* _Problem requirements_
Nothing but the lines from the one holding "camera: 130 degrees right, 10 degrees down" through the last line of the material below should be set down, exactly and without images.

* _Provided entries_
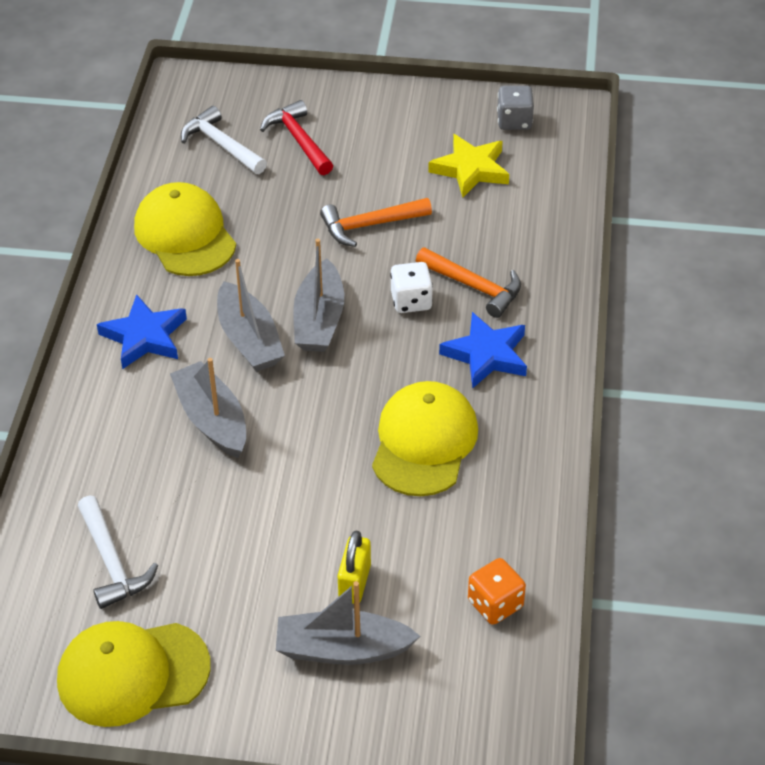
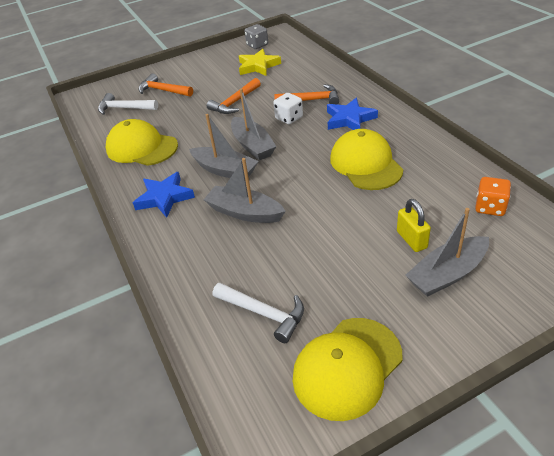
camera: 30 degrees left, 5 degrees down
(299, 140) = (163, 90): red hammer -> orange hammer

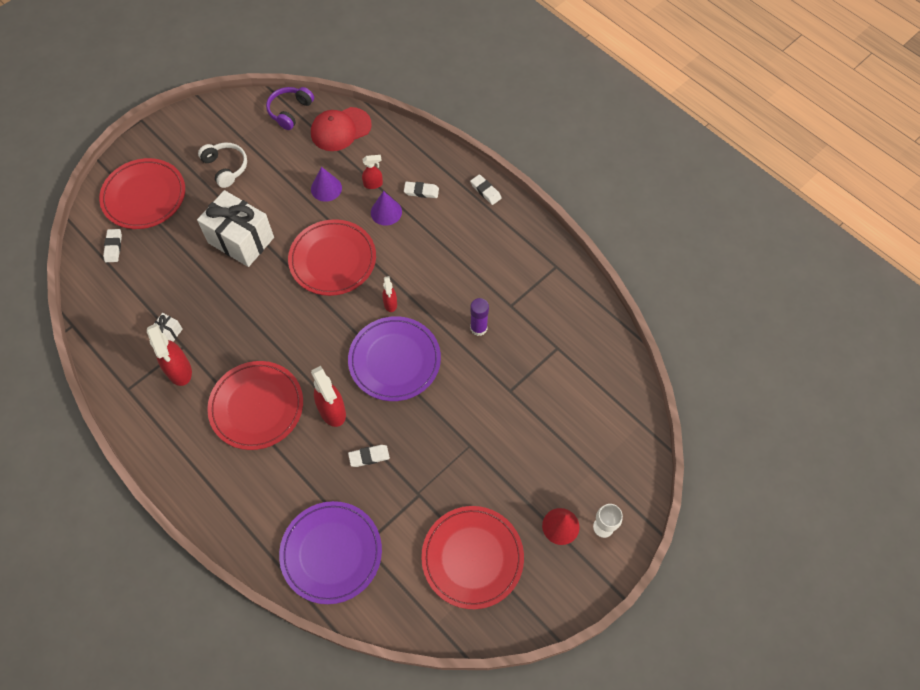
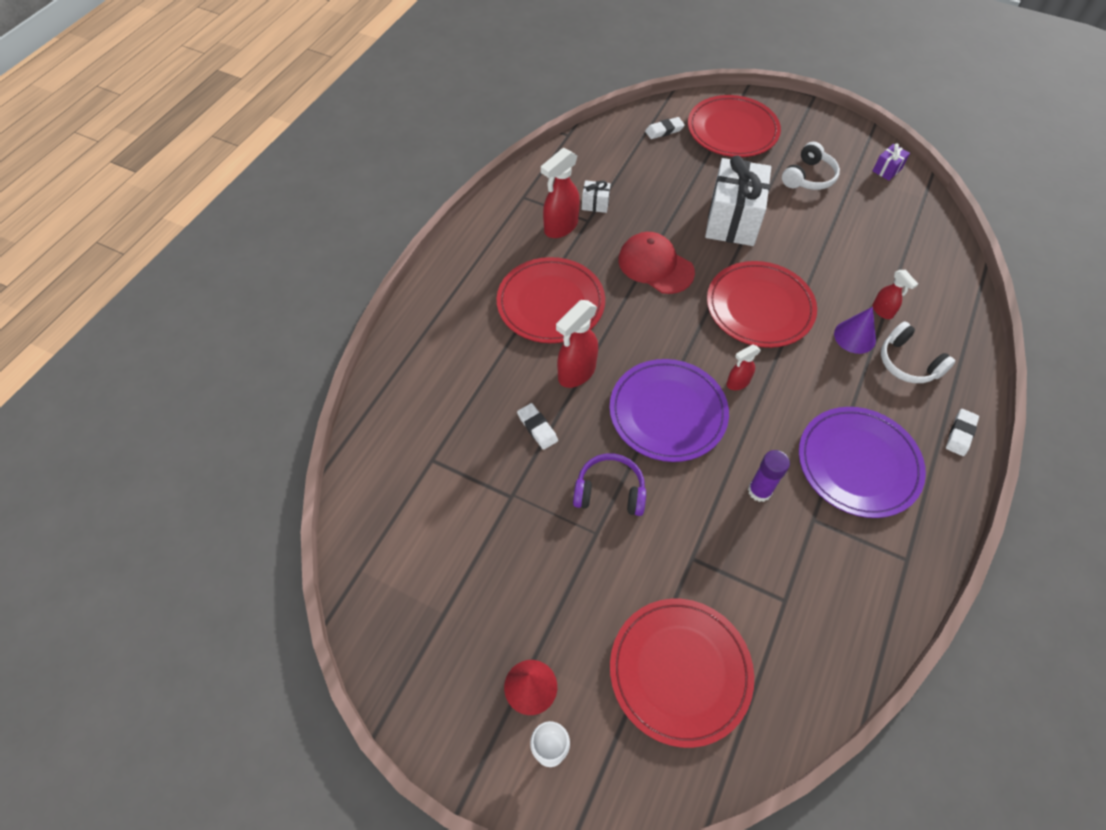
camera: 70 degrees right, 5 degrees down
(248, 113) = (887, 170): none -> purple gift
(290, 111) = (917, 203): purple headphones -> purple headphones (609, 491)
(326, 188) = (845, 269): purple cone -> none
(331, 553) = (412, 430): purple plate -> purple plate (858, 464)
(340, 129) = (931, 255): red cap -> red cap (655, 266)
(421, 191) = (908, 363): white eraser -> white headphones
(472, 558) = (452, 585): red plate -> red plate (680, 671)

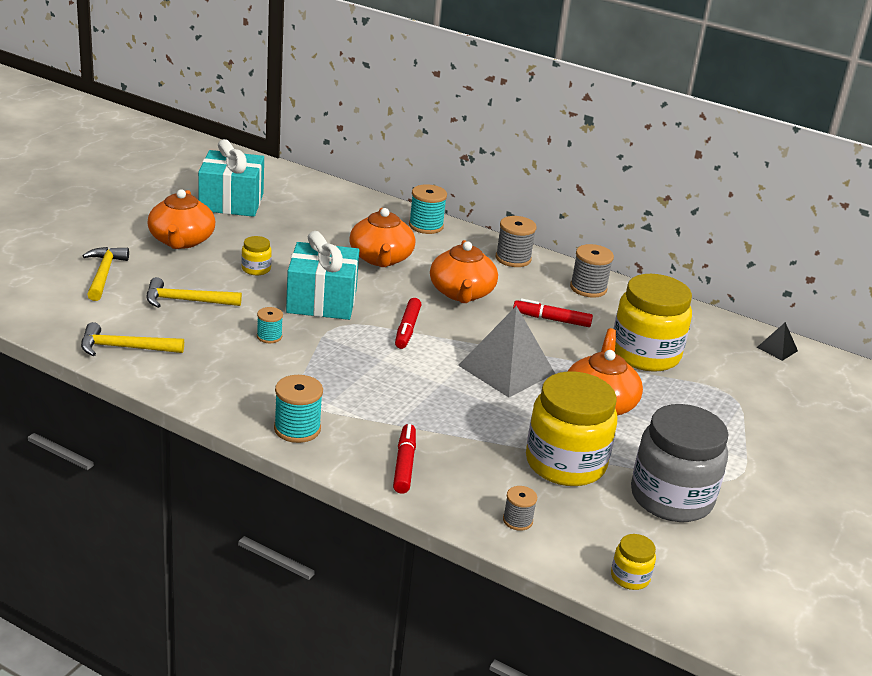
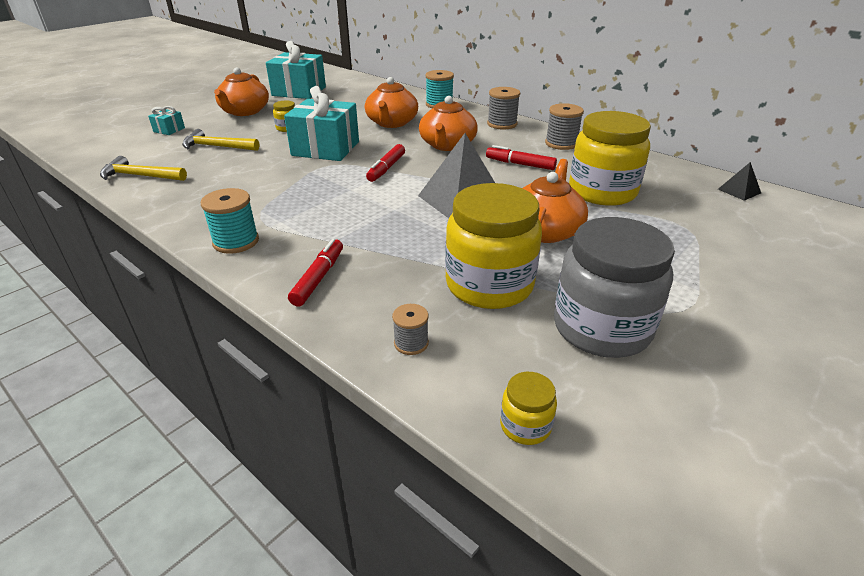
camera: 15 degrees right, 5 degrees up
(104, 274) = (169, 130): yellow hammer -> turquoise gift
(269, 336) = (264, 171): turquoise spool -> none

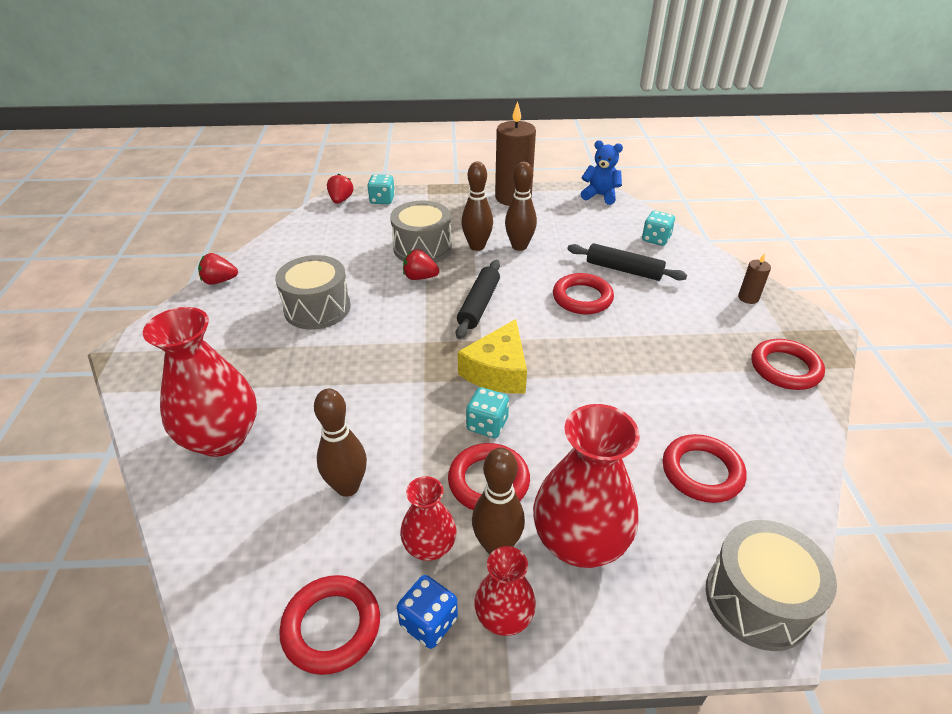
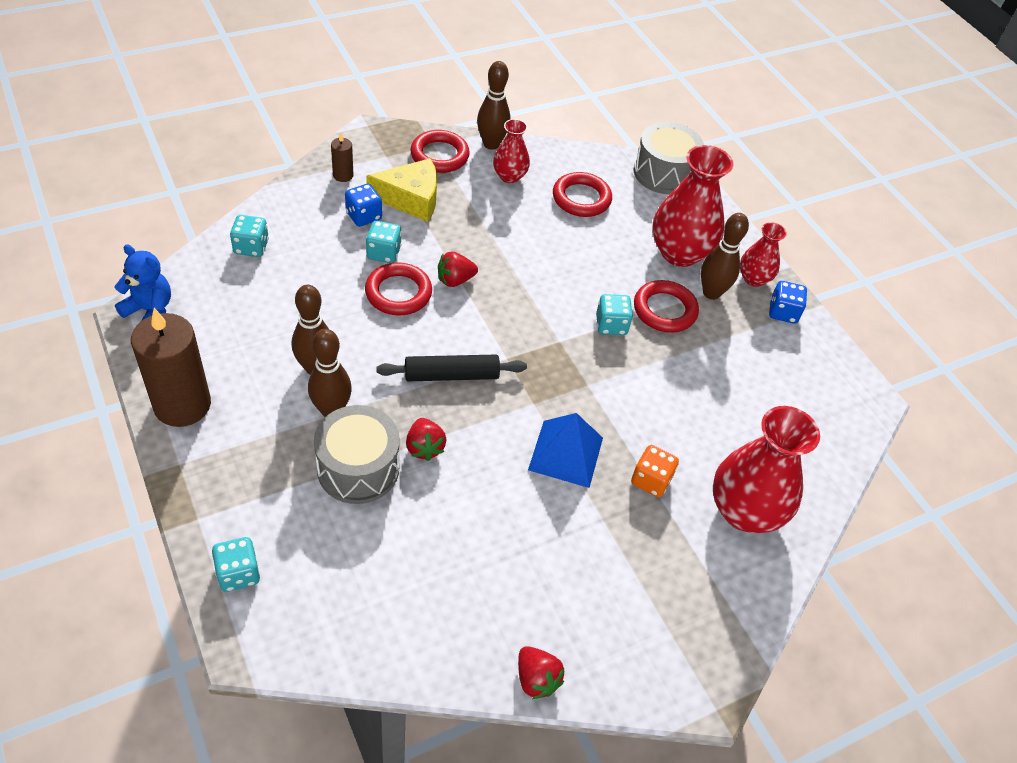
camera: 120 degrees left, 10 degrees up
(301, 386) = (651, 480): none -> orange dice
(317, 308) = (532, 528): grey drum -> none
(331, 627) = (821, 359): red ring -> none
(341, 200) = (257, 635): red strawberry -> red strawberry (455, 280)
(347, 487) = (726, 394): brown bowling pin -> brown bowling pin (491, 144)
(364, 344) = (566, 453): none -> blue pyramid
(429, 546) = (737, 328): red vase -> red vase (509, 176)
(498, 371) = (544, 334): yellow cheese -> yellow cheese (411, 199)
(600, 196) = (149, 310): blue teddy bear -> blue teddy bear turned 120 degrees clockwise
(624, 270) = (329, 267): black rolling pin -> none
(635, 300) = (383, 253): none -> turquoise dice
(687, 299) = (363, 216): none -> blue dice

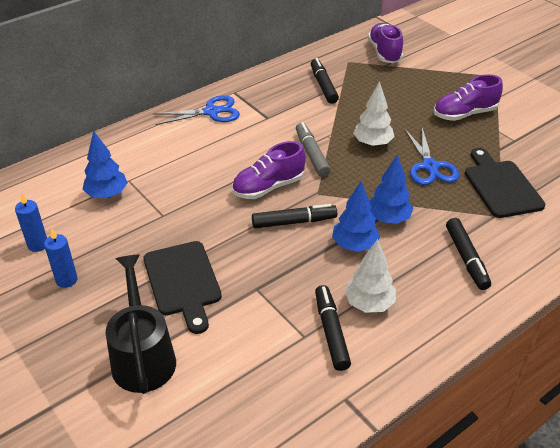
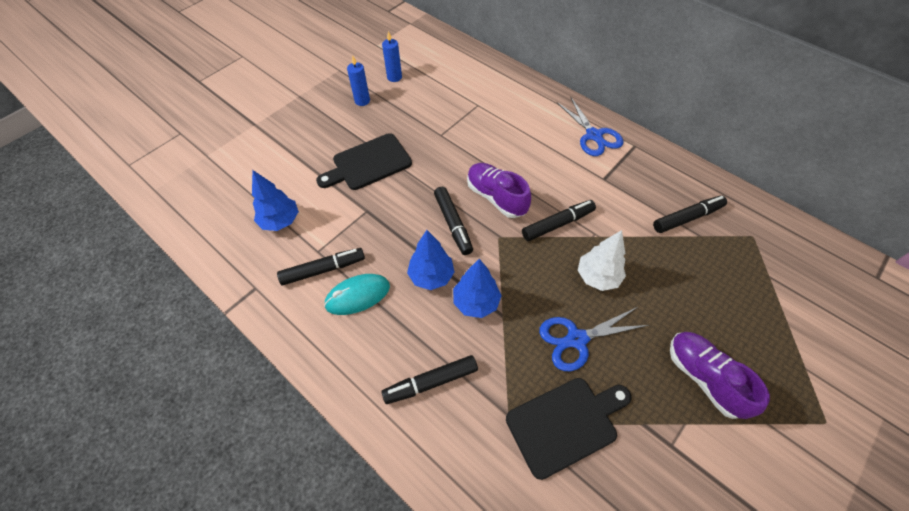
camera: 80 degrees right, 15 degrees up
(107, 194) = (457, 97): blue tree -> blue tree (280, 221)
(142, 356) = (295, 157): black watering can -> none
(311, 154) = (557, 224): grey marker -> black marker
(369, 304) = (357, 295): white tree -> turquoise mouse
(384, 53) = (799, 273): purple shoe -> none

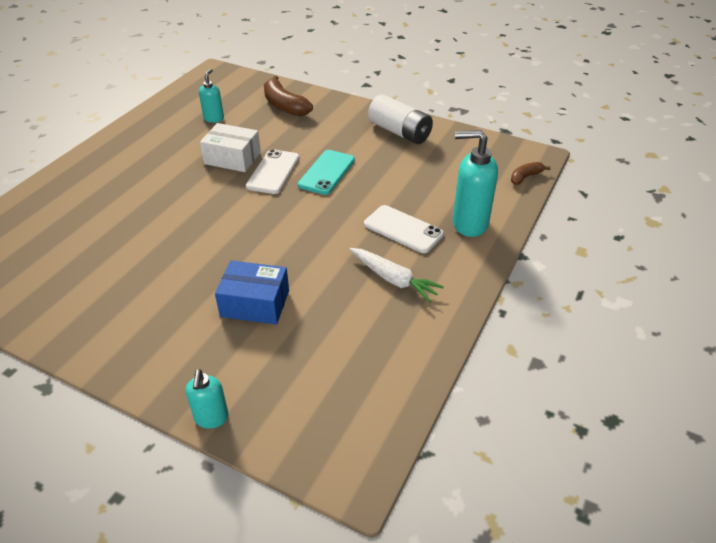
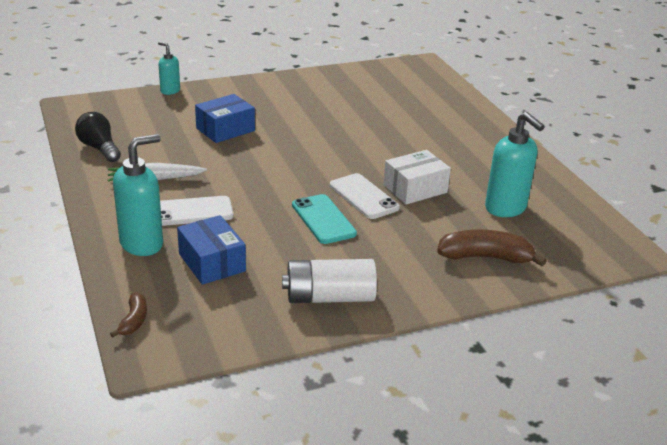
camera: 130 degrees right, 10 degrees down
(214, 118) = (506, 208): turquoise soap dispenser -> turquoise soap dispenser, size x1.77
(399, 358) = (99, 148): none -> black light bulb
(438, 185) = (212, 262): none -> blue box

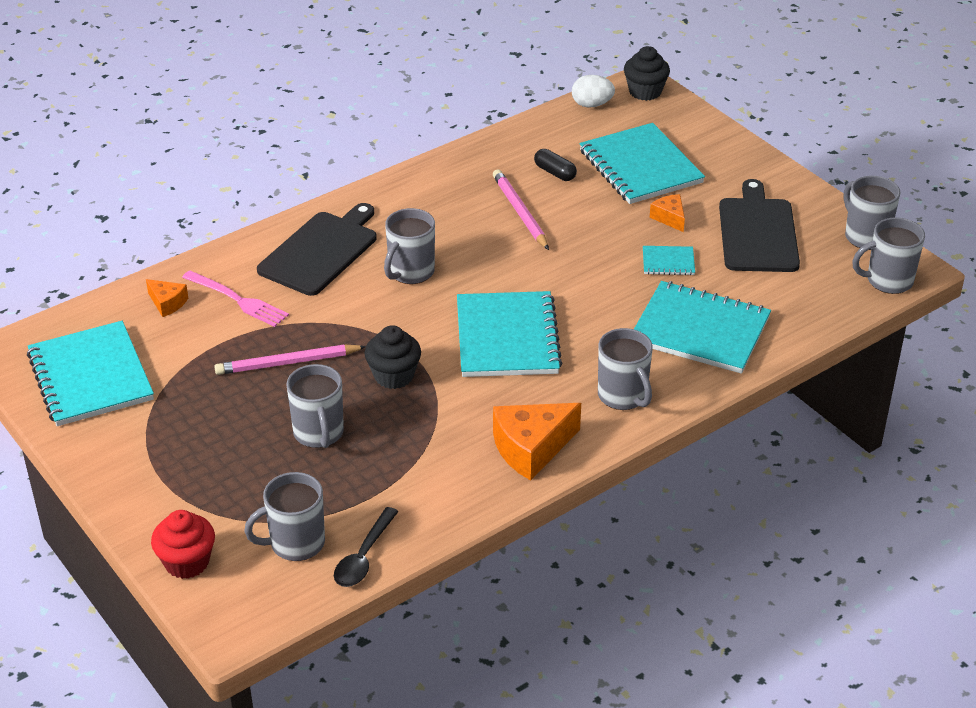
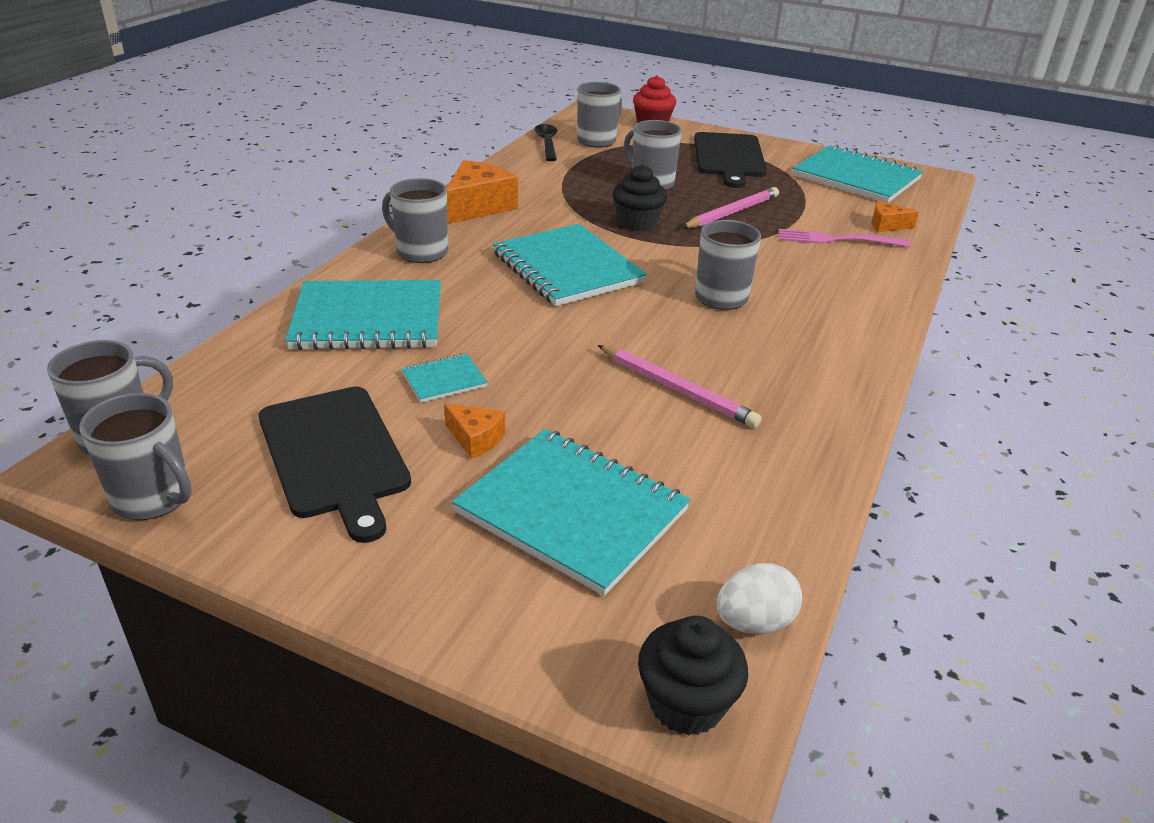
camera: 150 degrees right, 5 degrees down
(321, 251) = (830, 292): black cutting board -> black cutting board (729, 157)
(555, 173) = (687, 459): black capsule -> none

* _Task result_
camera: 130 degrees right, 10 degrees down
(214, 118) = (506, 208): turquoise soap dispenser -> turquoise soap dispenser, size x1.77
(399, 358) = (99, 148): none -> black light bulb
(438, 185) = (212, 262): none -> blue box

camera: 150 degrees right, 5 degrees down
(321, 251) = (830, 292): black cutting board -> black cutting board (729, 157)
(555, 173) = (687, 459): black capsule -> none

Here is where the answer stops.